Exercise requirements: Take the data below and copy exactly the lines starting at the one with "black glasses: 2 -> 3" and finishing at the one with "orange notebook: 3 -> 5", both included.

Data provided:
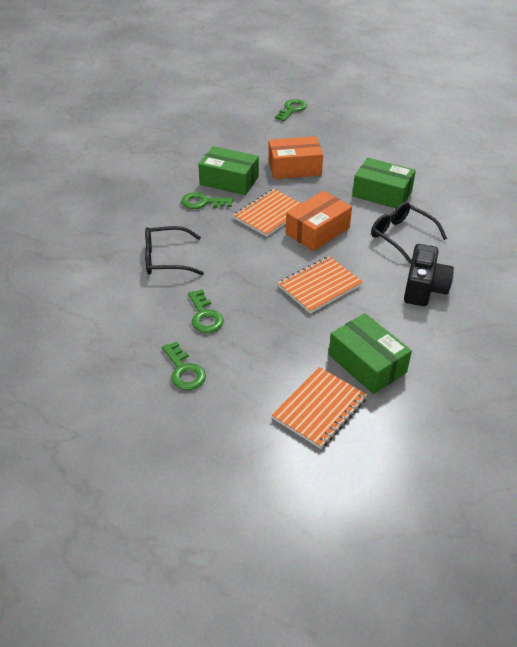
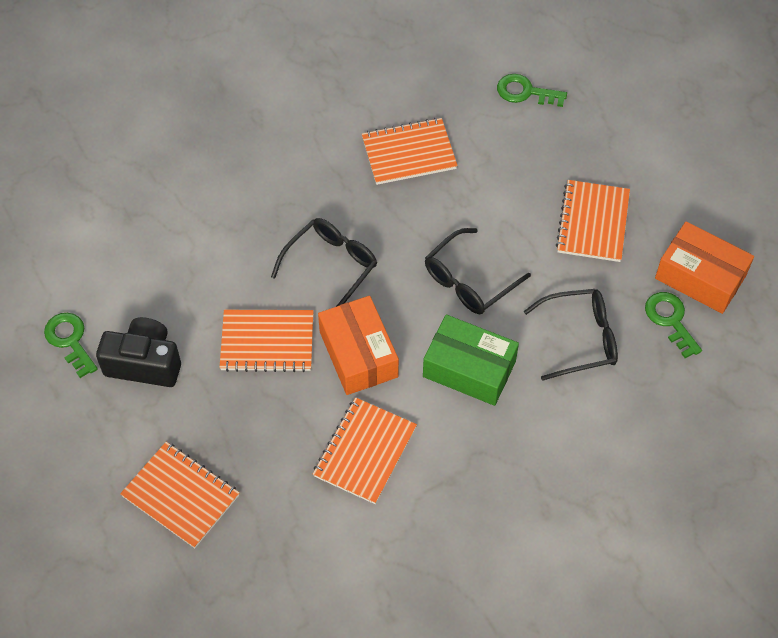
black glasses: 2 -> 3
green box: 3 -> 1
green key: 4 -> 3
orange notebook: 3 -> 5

--

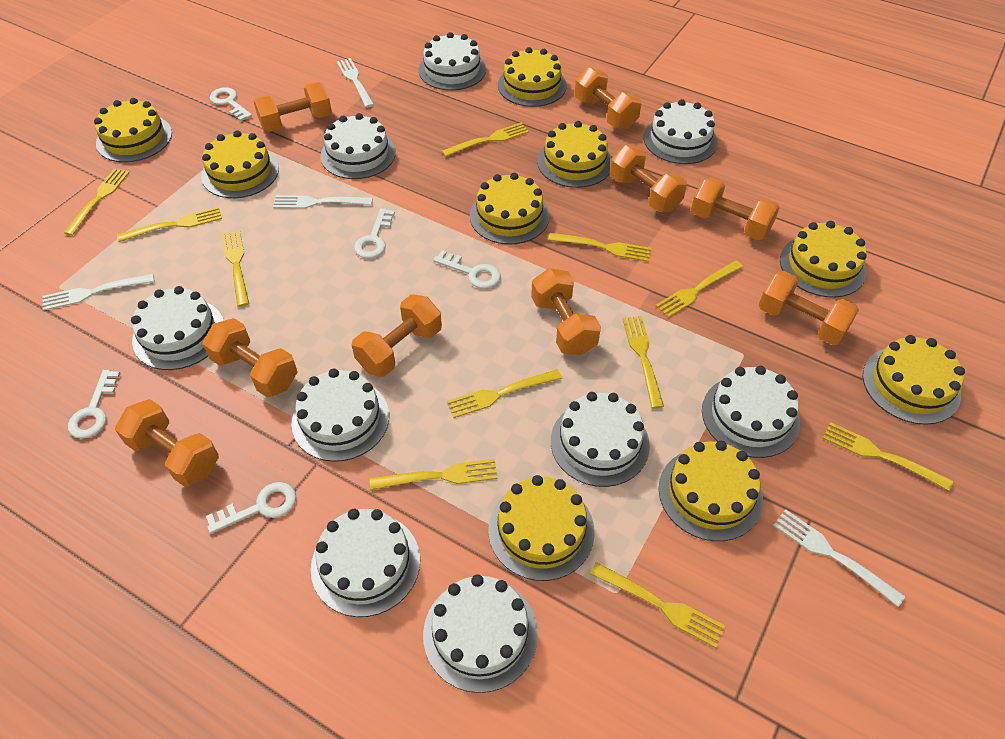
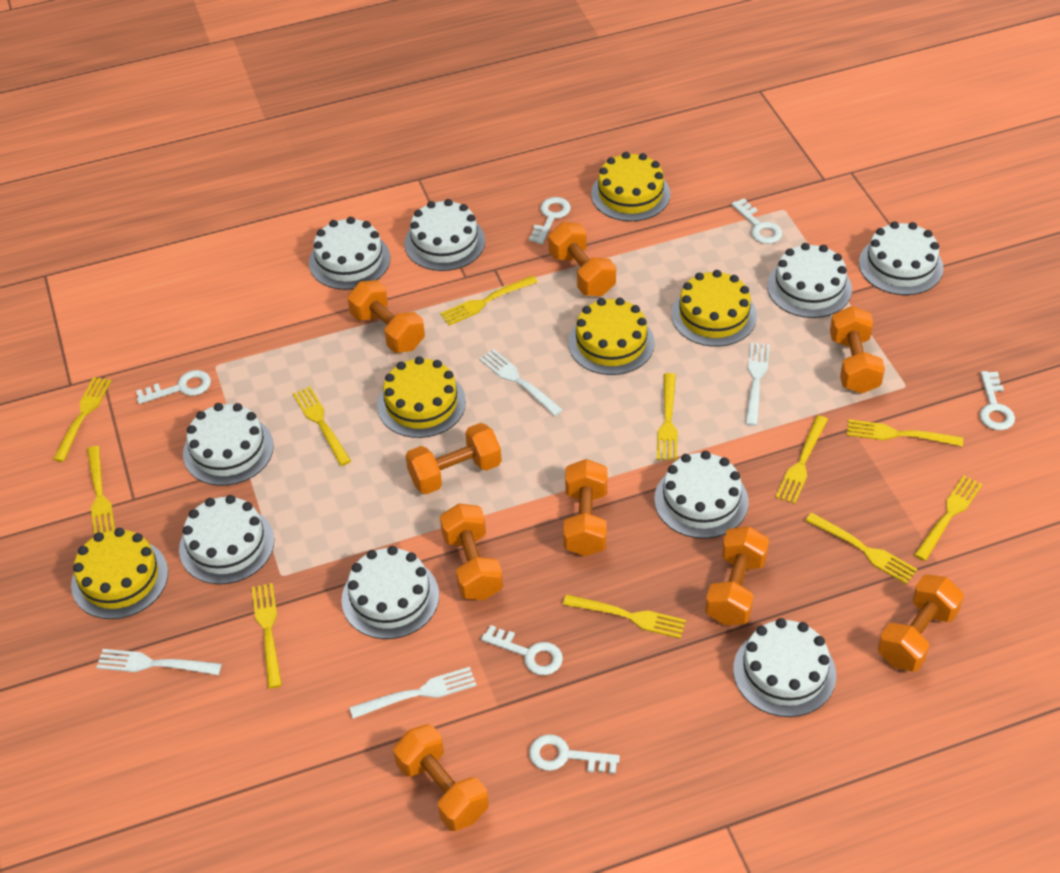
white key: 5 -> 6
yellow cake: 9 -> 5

Exercise answer:
black glasses: 2 -> 3
green box: 3 -> 1
green key: 4 -> 3
orange notebook: 3 -> 5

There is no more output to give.